WORK INSTRUCTION
From the records that follow, copy every line that contains the word "RESET".

Top of INFORMATION SUPPLIED

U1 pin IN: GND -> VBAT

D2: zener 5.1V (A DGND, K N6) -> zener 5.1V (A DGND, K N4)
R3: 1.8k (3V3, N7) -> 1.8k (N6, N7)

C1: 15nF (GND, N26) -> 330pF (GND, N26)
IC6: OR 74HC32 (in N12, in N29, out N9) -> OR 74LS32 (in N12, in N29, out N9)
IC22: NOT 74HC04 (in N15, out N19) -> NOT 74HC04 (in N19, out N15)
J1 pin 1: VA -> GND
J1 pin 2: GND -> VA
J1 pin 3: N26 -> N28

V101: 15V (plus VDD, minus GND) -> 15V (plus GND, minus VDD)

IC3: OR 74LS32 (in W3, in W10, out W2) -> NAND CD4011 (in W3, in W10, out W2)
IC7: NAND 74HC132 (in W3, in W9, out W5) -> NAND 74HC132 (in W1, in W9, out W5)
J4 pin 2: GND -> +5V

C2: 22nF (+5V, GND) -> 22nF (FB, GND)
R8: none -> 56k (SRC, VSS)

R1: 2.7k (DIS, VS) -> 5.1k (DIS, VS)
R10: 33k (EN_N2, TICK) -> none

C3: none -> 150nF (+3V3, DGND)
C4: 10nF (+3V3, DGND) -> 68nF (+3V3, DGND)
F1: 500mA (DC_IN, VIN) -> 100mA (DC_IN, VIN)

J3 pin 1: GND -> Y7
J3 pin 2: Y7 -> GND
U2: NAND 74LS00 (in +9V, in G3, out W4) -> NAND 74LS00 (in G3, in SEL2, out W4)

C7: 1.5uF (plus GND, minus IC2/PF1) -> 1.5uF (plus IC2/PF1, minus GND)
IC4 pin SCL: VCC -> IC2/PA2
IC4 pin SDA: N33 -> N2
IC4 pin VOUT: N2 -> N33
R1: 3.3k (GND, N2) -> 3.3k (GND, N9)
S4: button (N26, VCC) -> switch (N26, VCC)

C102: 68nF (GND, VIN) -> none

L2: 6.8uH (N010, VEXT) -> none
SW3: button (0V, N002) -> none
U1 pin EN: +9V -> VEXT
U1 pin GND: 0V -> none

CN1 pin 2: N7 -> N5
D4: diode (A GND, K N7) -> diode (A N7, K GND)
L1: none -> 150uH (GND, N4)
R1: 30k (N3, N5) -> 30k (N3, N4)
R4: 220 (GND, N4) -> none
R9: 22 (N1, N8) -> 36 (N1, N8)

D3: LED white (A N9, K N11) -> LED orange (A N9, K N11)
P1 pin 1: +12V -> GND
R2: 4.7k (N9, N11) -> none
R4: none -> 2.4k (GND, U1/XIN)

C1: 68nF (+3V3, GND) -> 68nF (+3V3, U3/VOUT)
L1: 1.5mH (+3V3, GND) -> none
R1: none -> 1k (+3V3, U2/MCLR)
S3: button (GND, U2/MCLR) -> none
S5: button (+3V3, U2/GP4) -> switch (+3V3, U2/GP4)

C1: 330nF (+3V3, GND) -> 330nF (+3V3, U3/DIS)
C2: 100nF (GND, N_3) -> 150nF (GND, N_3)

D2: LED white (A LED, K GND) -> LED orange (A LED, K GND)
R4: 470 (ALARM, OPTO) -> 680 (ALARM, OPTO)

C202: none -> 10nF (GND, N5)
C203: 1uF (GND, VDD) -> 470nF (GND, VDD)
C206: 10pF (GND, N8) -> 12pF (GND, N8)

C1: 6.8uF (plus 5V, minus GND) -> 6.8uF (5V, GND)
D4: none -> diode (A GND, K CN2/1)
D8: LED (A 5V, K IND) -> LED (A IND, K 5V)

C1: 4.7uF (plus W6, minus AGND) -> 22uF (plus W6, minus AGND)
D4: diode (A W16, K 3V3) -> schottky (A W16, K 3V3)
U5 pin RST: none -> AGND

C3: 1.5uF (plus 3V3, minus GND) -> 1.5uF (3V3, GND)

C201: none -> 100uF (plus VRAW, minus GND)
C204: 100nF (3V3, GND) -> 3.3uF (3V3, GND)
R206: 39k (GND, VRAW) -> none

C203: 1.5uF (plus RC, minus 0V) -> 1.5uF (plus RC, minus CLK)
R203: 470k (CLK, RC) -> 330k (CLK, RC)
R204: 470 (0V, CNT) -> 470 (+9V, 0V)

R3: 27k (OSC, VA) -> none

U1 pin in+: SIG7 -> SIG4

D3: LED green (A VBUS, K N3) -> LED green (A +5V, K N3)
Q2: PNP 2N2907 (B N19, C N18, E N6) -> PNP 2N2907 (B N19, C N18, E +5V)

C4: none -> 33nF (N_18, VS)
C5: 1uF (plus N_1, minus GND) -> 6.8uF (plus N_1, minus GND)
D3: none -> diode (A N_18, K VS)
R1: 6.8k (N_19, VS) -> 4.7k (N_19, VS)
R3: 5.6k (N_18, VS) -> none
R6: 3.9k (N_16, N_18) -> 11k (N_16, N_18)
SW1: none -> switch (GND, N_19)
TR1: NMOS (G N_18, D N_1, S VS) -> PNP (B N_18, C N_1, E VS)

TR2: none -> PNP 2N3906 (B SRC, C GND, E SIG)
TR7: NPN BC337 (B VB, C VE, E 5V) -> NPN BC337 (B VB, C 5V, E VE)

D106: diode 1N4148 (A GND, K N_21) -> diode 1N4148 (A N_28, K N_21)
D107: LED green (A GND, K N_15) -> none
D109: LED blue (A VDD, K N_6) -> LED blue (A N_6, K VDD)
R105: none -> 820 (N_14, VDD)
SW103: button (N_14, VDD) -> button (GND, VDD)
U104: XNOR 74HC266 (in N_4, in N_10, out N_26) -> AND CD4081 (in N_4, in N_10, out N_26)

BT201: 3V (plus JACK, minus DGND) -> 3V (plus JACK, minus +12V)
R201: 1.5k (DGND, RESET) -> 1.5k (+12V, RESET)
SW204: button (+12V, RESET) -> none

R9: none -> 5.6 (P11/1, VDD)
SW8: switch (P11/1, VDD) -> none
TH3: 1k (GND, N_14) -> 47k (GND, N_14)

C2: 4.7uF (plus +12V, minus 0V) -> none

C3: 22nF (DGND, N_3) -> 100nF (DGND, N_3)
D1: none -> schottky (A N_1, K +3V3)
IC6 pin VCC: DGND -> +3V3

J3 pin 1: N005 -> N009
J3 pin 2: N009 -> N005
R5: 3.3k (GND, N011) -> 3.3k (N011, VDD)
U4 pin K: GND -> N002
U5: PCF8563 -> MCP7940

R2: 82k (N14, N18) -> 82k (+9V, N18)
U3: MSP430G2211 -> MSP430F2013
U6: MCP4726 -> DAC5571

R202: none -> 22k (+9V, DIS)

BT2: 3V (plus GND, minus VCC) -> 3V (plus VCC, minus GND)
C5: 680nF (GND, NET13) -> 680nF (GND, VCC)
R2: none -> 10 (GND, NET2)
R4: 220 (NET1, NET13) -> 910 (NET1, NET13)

Bottom of INFORMATION SUPPLIED

ANSWER SPACE
R201: 1.5k (DGND, RESET) -> 1.5k (+12V, RESET)
SW204: button (+12V, RESET) -> none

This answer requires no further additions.